*TASK STATEMENT*
Using the material below, repeat exactly the lines from the one with "R3: none -> 6.8k (GND, SIG8)" through the one with "R8: 33k (SIG6, SIG7) -> none", ends included, without any images.

*SUPPLIED DATA*
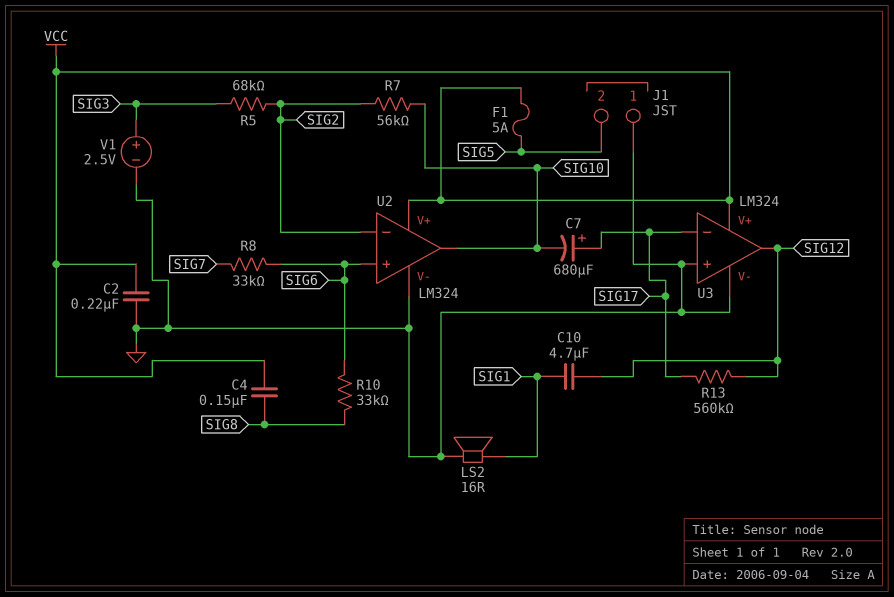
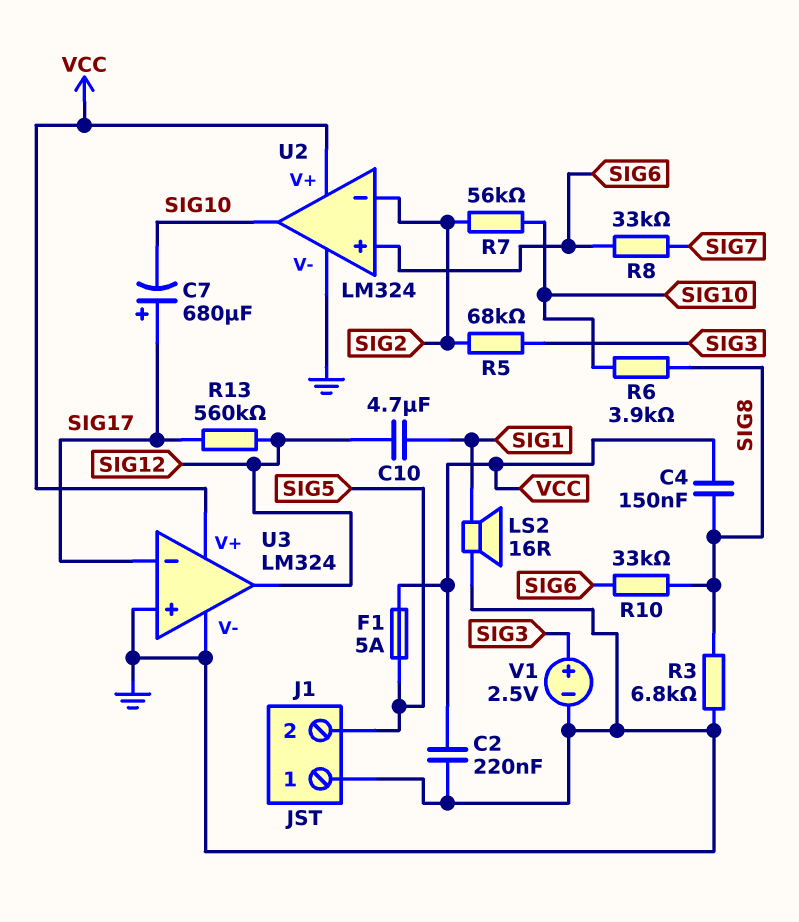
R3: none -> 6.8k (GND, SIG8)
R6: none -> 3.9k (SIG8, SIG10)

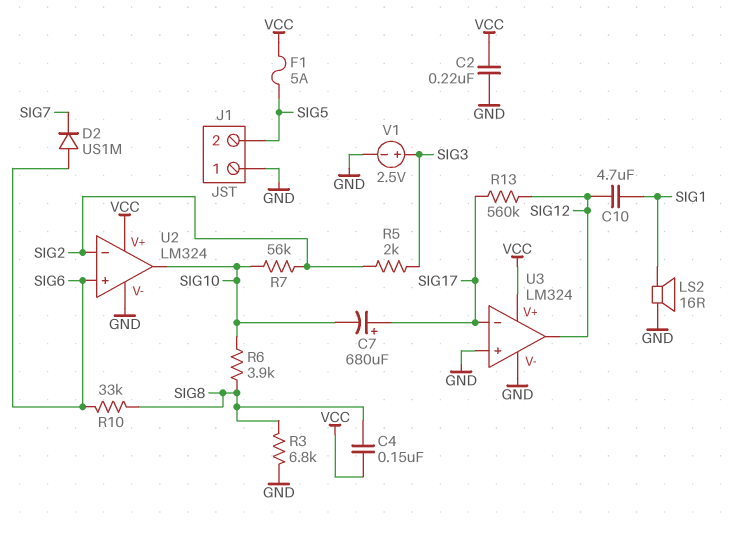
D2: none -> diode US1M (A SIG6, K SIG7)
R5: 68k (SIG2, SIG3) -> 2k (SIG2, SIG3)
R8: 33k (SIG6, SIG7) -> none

--

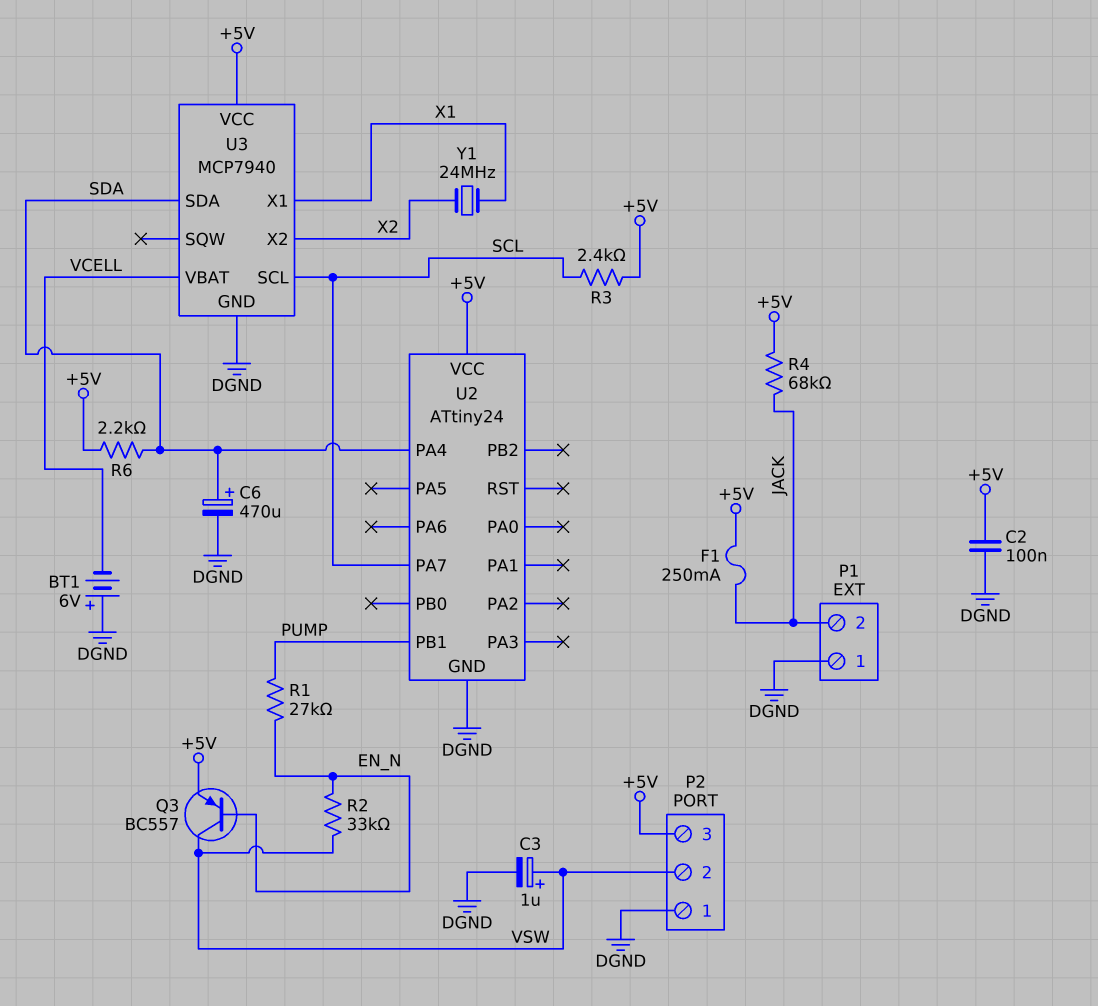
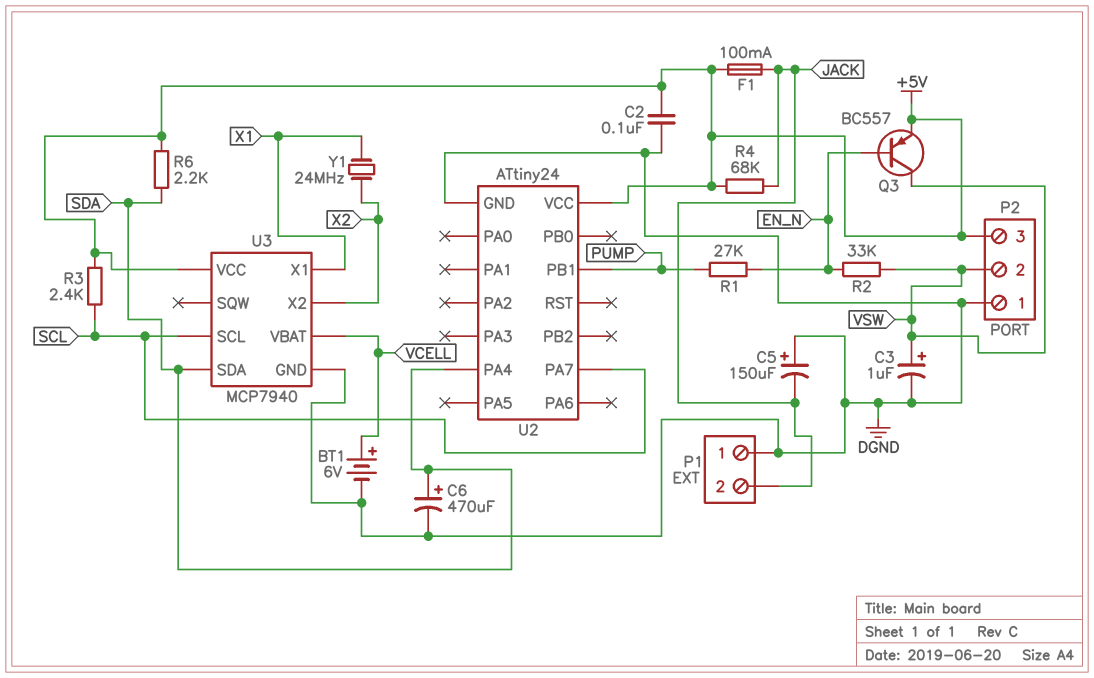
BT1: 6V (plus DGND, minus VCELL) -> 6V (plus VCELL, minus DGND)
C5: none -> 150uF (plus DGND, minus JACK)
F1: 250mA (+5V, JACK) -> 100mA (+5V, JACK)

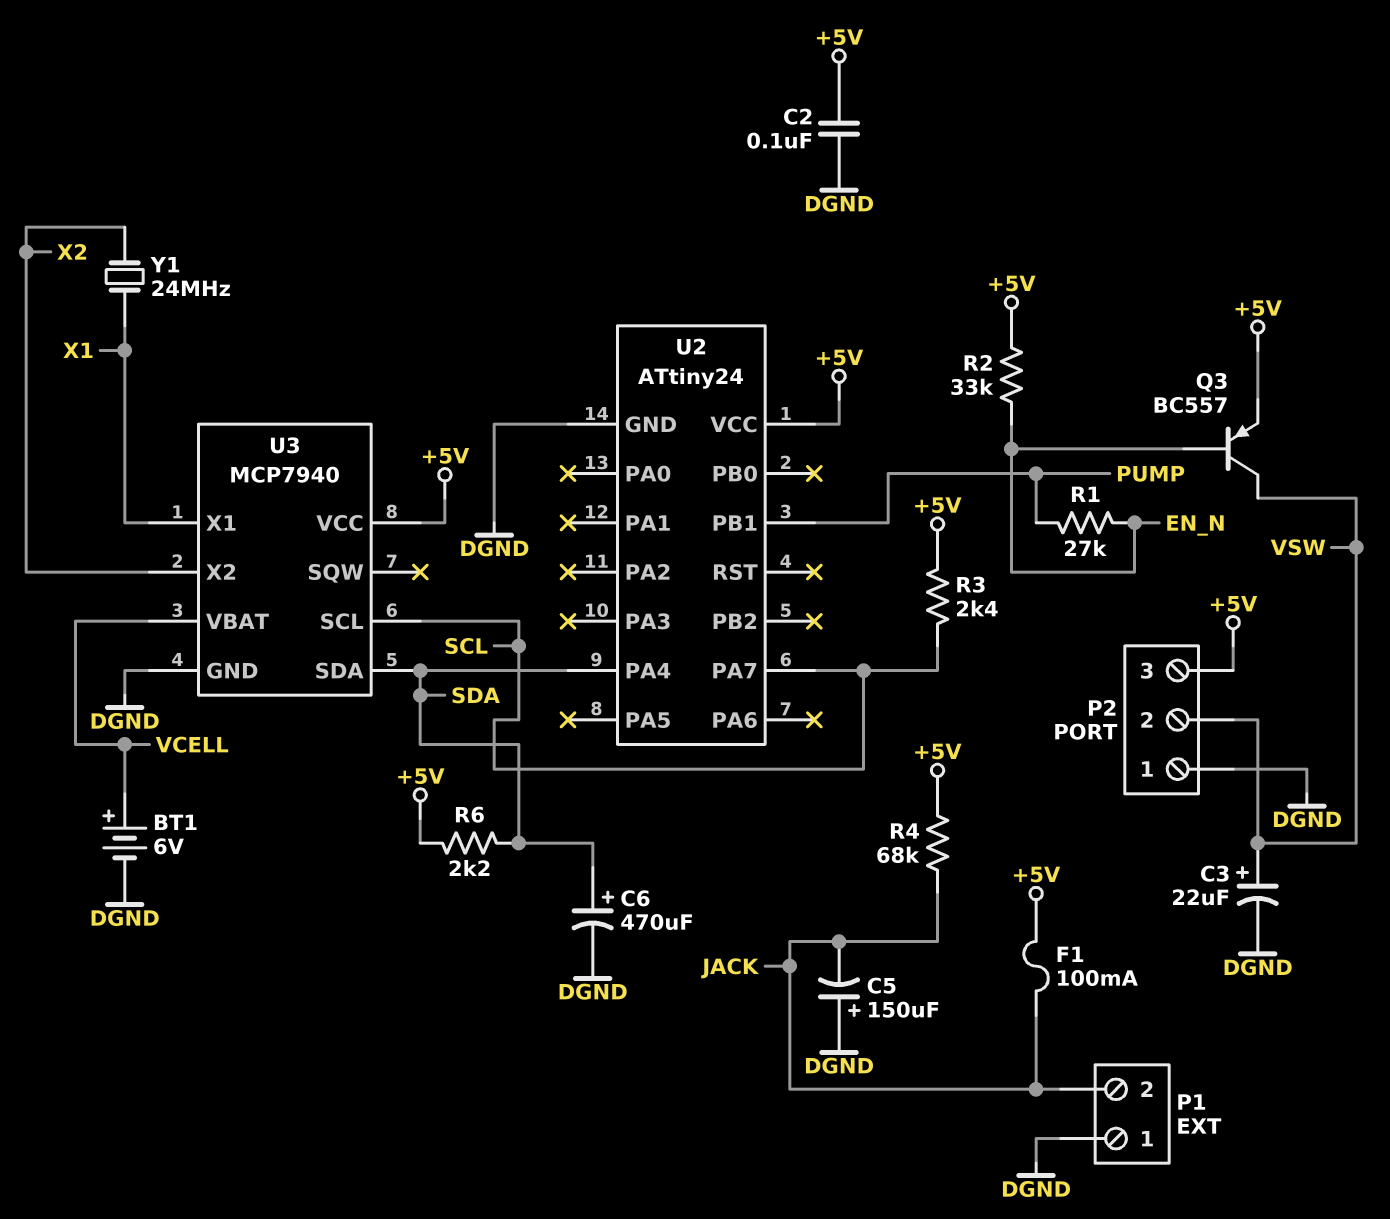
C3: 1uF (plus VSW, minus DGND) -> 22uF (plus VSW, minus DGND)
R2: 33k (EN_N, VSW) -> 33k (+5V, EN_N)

==

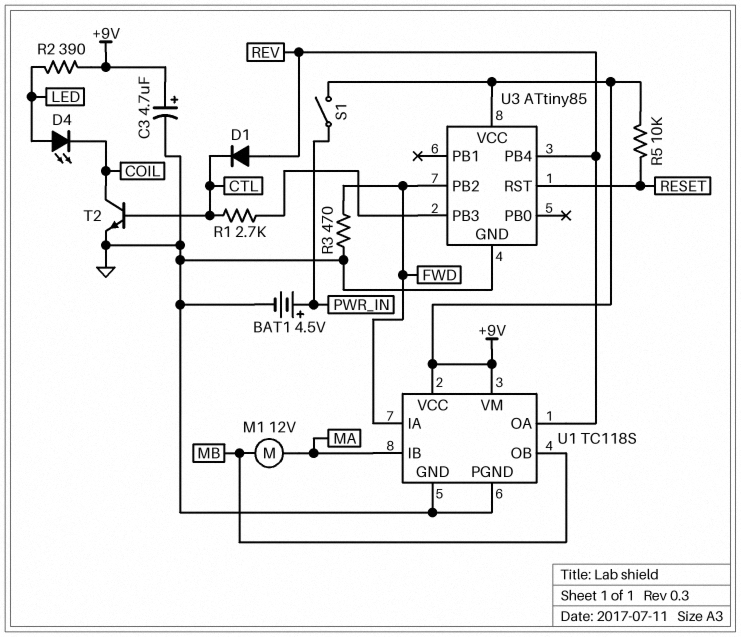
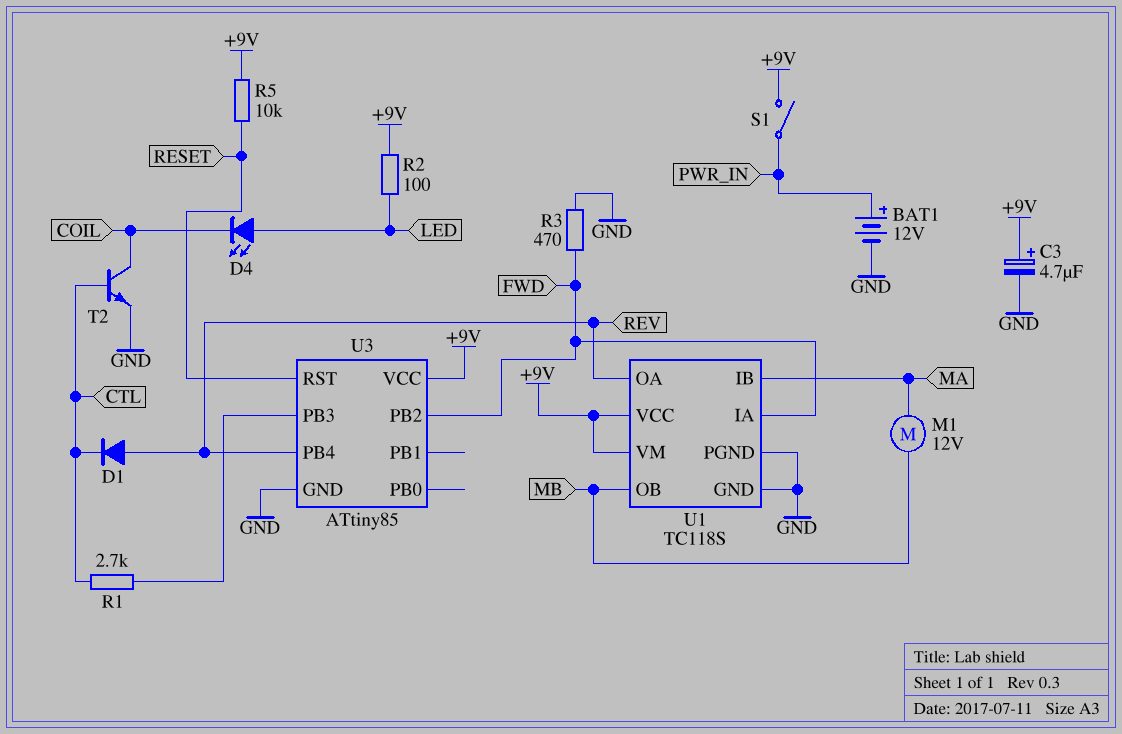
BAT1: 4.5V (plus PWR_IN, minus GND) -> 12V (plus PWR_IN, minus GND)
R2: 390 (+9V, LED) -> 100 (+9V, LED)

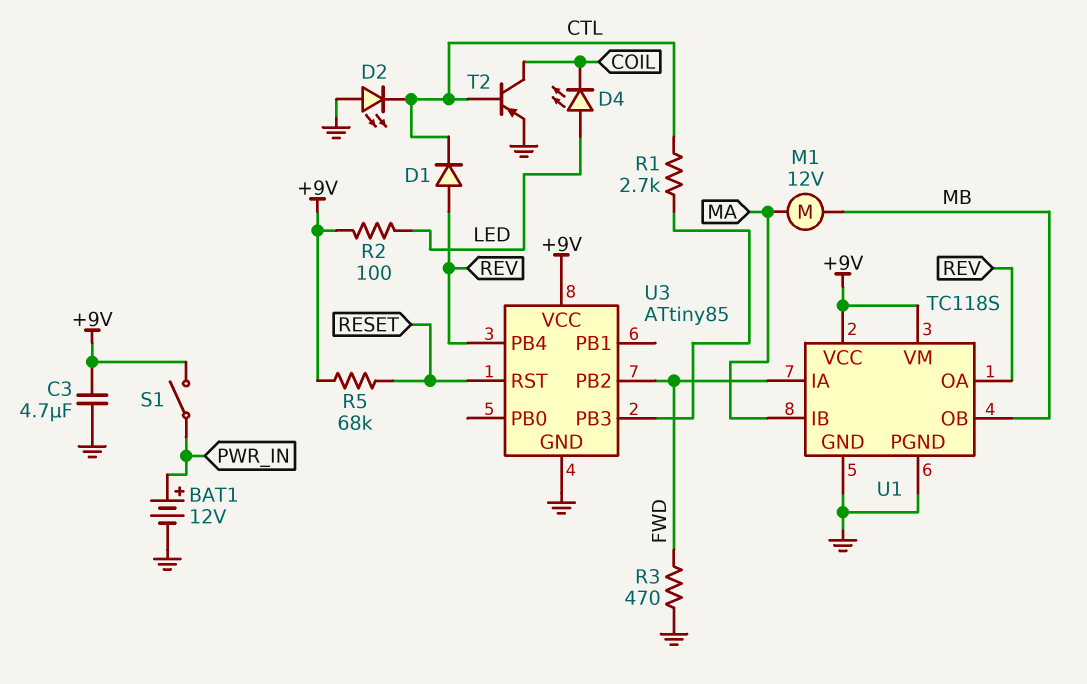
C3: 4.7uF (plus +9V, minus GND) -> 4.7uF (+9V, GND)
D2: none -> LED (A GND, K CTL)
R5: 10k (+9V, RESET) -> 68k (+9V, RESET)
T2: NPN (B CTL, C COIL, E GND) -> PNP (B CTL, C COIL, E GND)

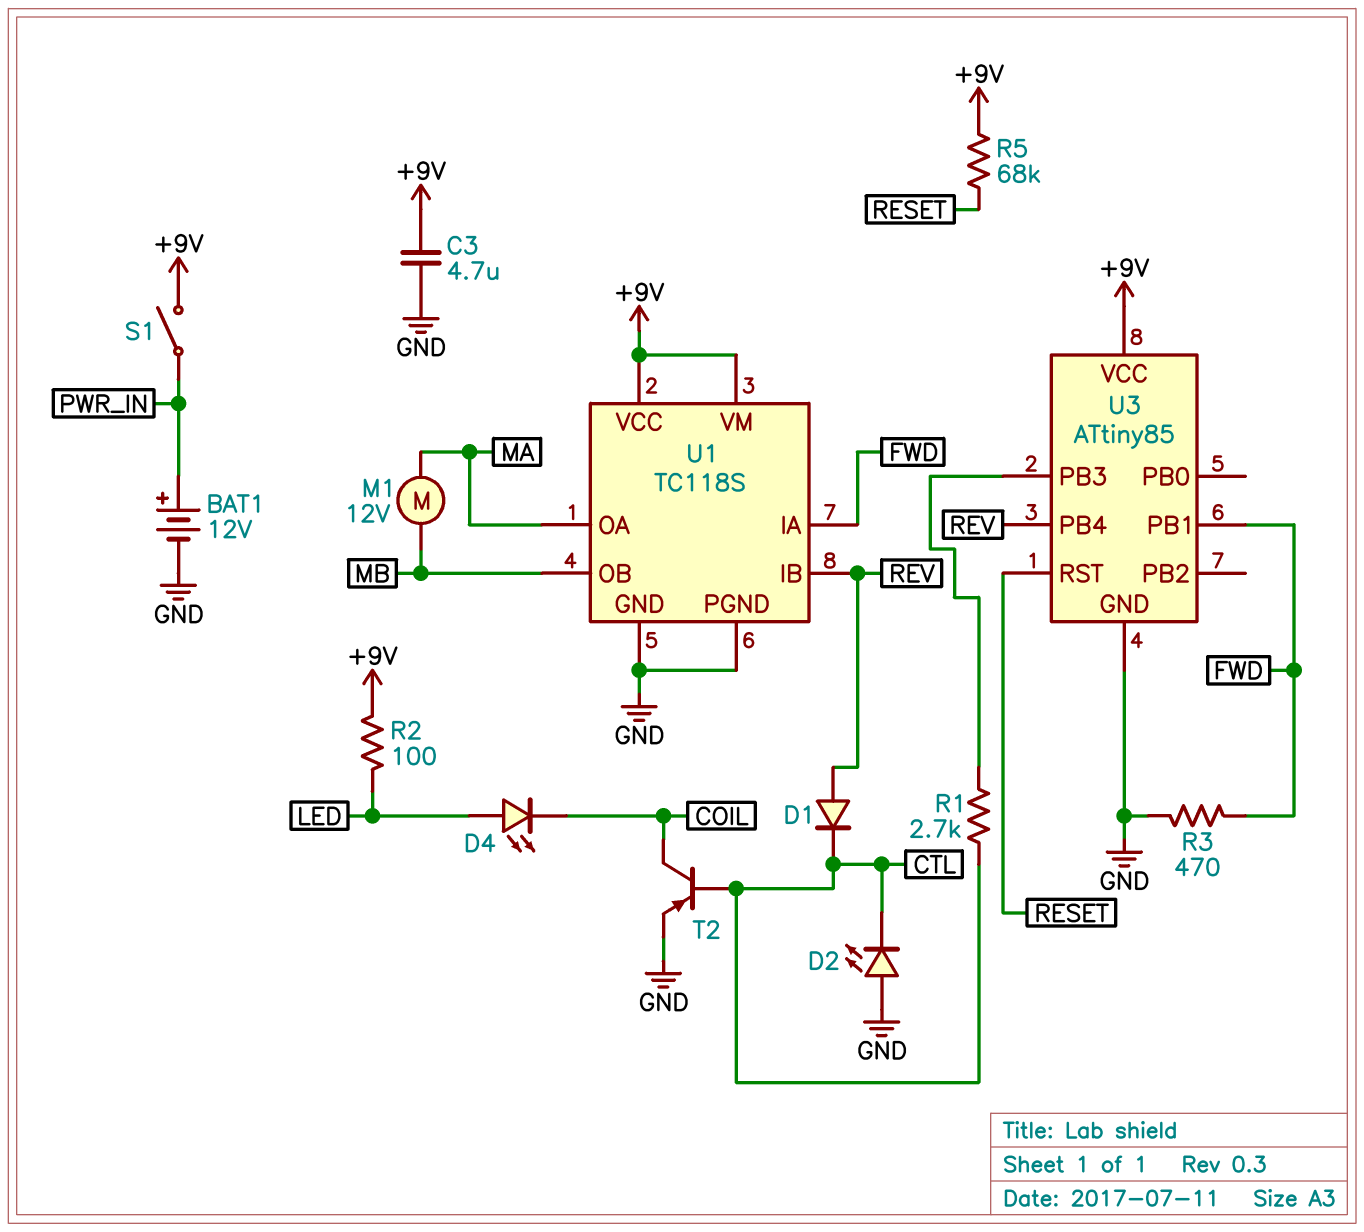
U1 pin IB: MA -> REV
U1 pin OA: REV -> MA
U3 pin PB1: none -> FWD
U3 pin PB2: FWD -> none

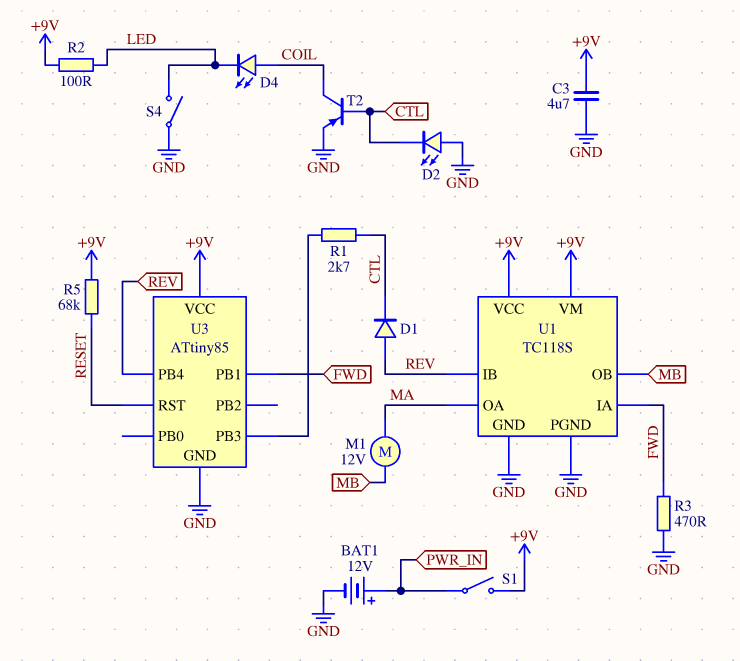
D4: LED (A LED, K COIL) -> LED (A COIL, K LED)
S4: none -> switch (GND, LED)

*RESPONSE FOR THIS EXERCISE*
R3: none -> 6.8k (GND, SIG8)
R6: none -> 3.9k (SIG8, SIG10)

D2: none -> diode US1M (A SIG6, K SIG7)
R5: 68k (SIG2, SIG3) -> 2k (SIG2, SIG3)
R8: 33k (SIG6, SIG7) -> none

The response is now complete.